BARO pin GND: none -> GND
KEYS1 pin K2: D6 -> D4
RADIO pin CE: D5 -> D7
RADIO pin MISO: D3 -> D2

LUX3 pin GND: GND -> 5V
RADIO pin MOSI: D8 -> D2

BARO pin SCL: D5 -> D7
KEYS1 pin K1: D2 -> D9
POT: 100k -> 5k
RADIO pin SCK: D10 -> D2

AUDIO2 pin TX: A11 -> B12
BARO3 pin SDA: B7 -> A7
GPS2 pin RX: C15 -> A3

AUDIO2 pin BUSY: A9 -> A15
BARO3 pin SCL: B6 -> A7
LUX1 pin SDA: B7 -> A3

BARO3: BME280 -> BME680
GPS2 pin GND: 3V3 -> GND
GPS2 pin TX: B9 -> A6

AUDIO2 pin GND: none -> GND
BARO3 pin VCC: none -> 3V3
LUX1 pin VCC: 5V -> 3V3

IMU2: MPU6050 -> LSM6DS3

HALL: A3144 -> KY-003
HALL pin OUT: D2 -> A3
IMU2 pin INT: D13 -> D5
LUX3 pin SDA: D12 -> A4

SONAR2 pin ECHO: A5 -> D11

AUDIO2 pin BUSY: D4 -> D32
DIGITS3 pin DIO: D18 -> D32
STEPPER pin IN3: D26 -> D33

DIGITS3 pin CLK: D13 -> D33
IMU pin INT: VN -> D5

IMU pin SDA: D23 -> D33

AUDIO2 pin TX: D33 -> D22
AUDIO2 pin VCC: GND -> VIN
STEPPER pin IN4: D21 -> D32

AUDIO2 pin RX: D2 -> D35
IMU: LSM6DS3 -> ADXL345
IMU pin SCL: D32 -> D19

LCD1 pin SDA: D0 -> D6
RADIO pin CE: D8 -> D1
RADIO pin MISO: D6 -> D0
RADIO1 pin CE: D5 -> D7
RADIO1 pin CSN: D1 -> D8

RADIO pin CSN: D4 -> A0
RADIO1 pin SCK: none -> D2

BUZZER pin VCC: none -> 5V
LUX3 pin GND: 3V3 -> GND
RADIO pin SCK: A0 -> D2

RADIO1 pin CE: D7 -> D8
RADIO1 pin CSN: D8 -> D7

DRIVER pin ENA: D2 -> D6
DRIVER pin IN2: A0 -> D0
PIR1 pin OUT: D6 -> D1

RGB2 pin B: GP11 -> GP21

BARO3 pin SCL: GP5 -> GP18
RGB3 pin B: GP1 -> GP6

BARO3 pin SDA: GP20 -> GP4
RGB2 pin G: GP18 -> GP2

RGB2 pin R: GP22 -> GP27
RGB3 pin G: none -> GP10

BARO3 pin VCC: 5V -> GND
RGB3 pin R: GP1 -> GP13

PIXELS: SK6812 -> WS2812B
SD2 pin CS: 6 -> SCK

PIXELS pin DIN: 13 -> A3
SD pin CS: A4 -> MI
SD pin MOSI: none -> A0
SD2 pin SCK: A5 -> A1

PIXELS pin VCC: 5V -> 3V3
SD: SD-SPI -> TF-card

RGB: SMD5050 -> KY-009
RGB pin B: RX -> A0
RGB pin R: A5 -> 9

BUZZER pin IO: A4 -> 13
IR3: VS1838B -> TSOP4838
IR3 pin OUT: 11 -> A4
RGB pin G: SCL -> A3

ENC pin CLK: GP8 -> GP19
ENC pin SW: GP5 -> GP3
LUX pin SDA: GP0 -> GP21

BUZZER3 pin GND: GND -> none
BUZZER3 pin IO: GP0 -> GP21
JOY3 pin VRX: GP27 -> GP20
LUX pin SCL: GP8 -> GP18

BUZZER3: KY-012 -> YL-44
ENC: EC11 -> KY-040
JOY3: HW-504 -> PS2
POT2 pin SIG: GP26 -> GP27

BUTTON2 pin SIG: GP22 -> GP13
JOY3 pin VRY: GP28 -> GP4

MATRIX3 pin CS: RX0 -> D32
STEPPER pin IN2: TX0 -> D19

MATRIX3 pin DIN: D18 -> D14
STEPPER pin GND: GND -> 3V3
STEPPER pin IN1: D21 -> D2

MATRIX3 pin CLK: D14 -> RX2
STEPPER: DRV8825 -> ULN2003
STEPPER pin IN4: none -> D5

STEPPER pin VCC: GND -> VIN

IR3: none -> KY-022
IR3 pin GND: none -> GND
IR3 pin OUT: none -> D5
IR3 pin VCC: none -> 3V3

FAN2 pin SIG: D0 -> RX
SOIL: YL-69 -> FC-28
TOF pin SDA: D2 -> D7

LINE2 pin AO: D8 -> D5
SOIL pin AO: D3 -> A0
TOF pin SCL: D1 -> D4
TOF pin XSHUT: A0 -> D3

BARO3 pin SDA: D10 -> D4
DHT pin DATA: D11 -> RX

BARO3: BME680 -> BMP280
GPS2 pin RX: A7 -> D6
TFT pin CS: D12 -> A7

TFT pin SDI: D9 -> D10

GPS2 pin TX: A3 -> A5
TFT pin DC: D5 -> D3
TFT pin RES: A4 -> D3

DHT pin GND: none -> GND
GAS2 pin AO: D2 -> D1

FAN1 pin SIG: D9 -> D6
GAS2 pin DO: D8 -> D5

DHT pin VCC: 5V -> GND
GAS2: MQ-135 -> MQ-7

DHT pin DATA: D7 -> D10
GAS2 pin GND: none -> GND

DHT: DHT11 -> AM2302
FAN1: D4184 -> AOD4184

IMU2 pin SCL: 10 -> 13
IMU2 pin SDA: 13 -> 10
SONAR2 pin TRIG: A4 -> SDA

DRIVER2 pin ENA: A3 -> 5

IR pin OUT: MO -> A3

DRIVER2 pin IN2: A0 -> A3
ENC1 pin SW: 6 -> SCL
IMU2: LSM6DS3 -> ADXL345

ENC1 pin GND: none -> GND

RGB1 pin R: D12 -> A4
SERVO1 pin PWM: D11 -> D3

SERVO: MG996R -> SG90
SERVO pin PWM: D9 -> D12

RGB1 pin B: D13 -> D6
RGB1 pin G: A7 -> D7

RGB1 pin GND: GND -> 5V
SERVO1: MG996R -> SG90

☆ ☆ ☆

#### [WORK INSTRUCTIONS]
All of the records shown above should be reproduced exactly.

#### [YOUR RESPONSE]
BARO pin GND: none -> GND
KEYS1 pin K2: D6 -> D4
RADIO pin CE: D5 -> D7
RADIO pin MISO: D3 -> D2

LUX3 pin GND: GND -> 5V
RADIO pin MOSI: D8 -> D2

BARO pin SCL: D5 -> D7
KEYS1 pin K1: D2 -> D9
POT: 100k -> 5k
RADIO pin SCK: D10 -> D2

AUDIO2 pin TX: A11 -> B12
BARO3 pin SDA: B7 -> A7
GPS2 pin RX: C15 -> A3

AUDIO2 pin BUSY: A9 -> A15
BARO3 pin SCL: B6 -> A7
LUX1 pin SDA: B7 -> A3

BARO3: BME280 -> BME680
GPS2 pin GND: 3V3 -> GND
GPS2 pin TX: B9 -> A6

AUDIO2 pin GND: none -> GND
BARO3 pin VCC: none -> 3V3
LUX1 pin VCC: 5V -> 3V3

IMU2: MPU6050 -> LSM6DS3

HALL: A3144 -> KY-003
HALL pin OUT: D2 -> A3
IMU2 pin INT: D13 -> D5
LUX3 pin SDA: D12 -> A4

SONAR2 pin ECHO: A5 -> D11

AUDIO2 pin BUSY: D4 -> D32
DIGITS3 pin DIO: D18 -> D32
STEPPER pin IN3: D26 -> D33

DIGITS3 pin CLK: D13 -> D33
IMU pin INT: VN -> D5

IMU pin SDA: D23 -> D33

AUDIO2 pin TX: D33 -> D22
AUDIO2 pin VCC: GND -> VIN
STEPPER pin IN4: D21 -> D32

AUDIO2 pin RX: D2 -> D35
IMU: LSM6DS3 -> ADXL345
IMU pin SCL: D32 -> D19

LCD1 pin SDA: D0 -> D6
RADIO pin CE: D8 -> D1
RADIO pin MISO: D6 -> D0
RADIO1 pin CE: D5 -> D7
RADIO1 pin CSN: D1 -> D8

RADIO pin CSN: D4 -> A0
RADIO1 pin SCK: none -> D2

BUZZER pin VCC: none -> 5V
LUX3 pin GND: 3V3 -> GND
RADIO pin SCK: A0 -> D2

RADIO1 pin CE: D7 -> D8
RADIO1 pin CSN: D8 -> D7

DRIVER pin ENA: D2 -> D6
DRIVER pin IN2: A0 -> D0
PIR1 pin OUT: D6 -> D1

RGB2 pin B: GP11 -> GP21

BARO3 pin SCL: GP5 -> GP18
RGB3 pin B: GP1 -> GP6

BARO3 pin SDA: GP20 -> GP4
RGB2 pin G: GP18 -> GP2

RGB2 pin R: GP22 -> GP27
RGB3 pin G: none -> GP10

BARO3 pin VCC: 5V -> GND
RGB3 pin R: GP1 -> GP13

PIXELS: SK6812 -> WS2812B
SD2 pin CS: 6 -> SCK

PIXELS pin DIN: 13 -> A3
SD pin CS: A4 -> MI
SD pin MOSI: none -> A0
SD2 pin SCK: A5 -> A1

PIXELS pin VCC: 5V -> 3V3
SD: SD-SPI -> TF-card

RGB: SMD5050 -> KY-009
RGB pin B: RX -> A0
RGB pin R: A5 -> 9

BUZZER pin IO: A4 -> 13
IR3: VS1838B -> TSOP4838
IR3 pin OUT: 11 -> A4
RGB pin G: SCL -> A3

ENC pin CLK: GP8 -> GP19
ENC pin SW: GP5 -> GP3
LUX pin SDA: GP0 -> GP21

BUZZER3 pin GND: GND -> none
BUZZER3 pin IO: GP0 -> GP21
JOY3 pin VRX: GP27 -> GP20
LUX pin SCL: GP8 -> GP18

BUZZER3: KY-012 -> YL-44
ENC: EC11 -> KY-040
JOY3: HW-504 -> PS2
POT2 pin SIG: GP26 -> GP27

BUTTON2 pin SIG: GP22 -> GP13
JOY3 pin VRY: GP28 -> GP4

MATRIX3 pin CS: RX0 -> D32
STEPPER pin IN2: TX0 -> D19

MATRIX3 pin DIN: D18 -> D14
STEPPER pin GND: GND -> 3V3
STEPPER pin IN1: D21 -> D2

MATRIX3 pin CLK: D14 -> RX2
STEPPER: DRV8825 -> ULN2003
STEPPER pin IN4: none -> D5

STEPPER pin VCC: GND -> VIN

IR3: none -> KY-022
IR3 pin GND: none -> GND
IR3 pin OUT: none -> D5
IR3 pin VCC: none -> 3V3

FAN2 pin SIG: D0 -> RX
SOIL: YL-69 -> FC-28
TOF pin SDA: D2 -> D7

LINE2 pin AO: D8 -> D5
SOIL pin AO: D3 -> A0
TOF pin SCL: D1 -> D4
TOF pin XSHUT: A0 -> D3

BARO3 pin SDA: D10 -> D4
DHT pin DATA: D11 -> RX

BARO3: BME680 -> BMP280
GPS2 pin RX: A7 -> D6
TFT pin CS: D12 -> A7

TFT pin SDI: D9 -> D10

GPS2 pin TX: A3 -> A5
TFT pin DC: D5 -> D3
TFT pin RES: A4 -> D3

DHT pin GND: none -> GND
GAS2 pin AO: D2 -> D1

FAN1 pin SIG: D9 -> D6
GAS2 pin DO: D8 -> D5

DHT pin VCC: 5V -> GND
GAS2: MQ-135 -> MQ-7

DHT pin DATA: D7 -> D10
GAS2 pin GND: none -> GND

DHT: DHT11 -> AM2302
FAN1: D4184 -> AOD4184

IMU2 pin SCL: 10 -> 13
IMU2 pin SDA: 13 -> 10
SONAR2 pin TRIG: A4 -> SDA

DRIVER2 pin ENA: A3 -> 5

IR pin OUT: MO -> A3

DRIVER2 pin IN2: A0 -> A3
ENC1 pin SW: 6 -> SCL
IMU2: LSM6DS3 -> ADXL345

ENC1 pin GND: none -> GND

RGB1 pin R: D12 -> A4
SERVO1 pin PWM: D11 -> D3

SERVO: MG996R -> SG90
SERVO pin PWM: D9 -> D12

RGB1 pin B: D13 -> D6
RGB1 pin G: A7 -> D7

RGB1 pin GND: GND -> 5V
SERVO1: MG996R -> SG90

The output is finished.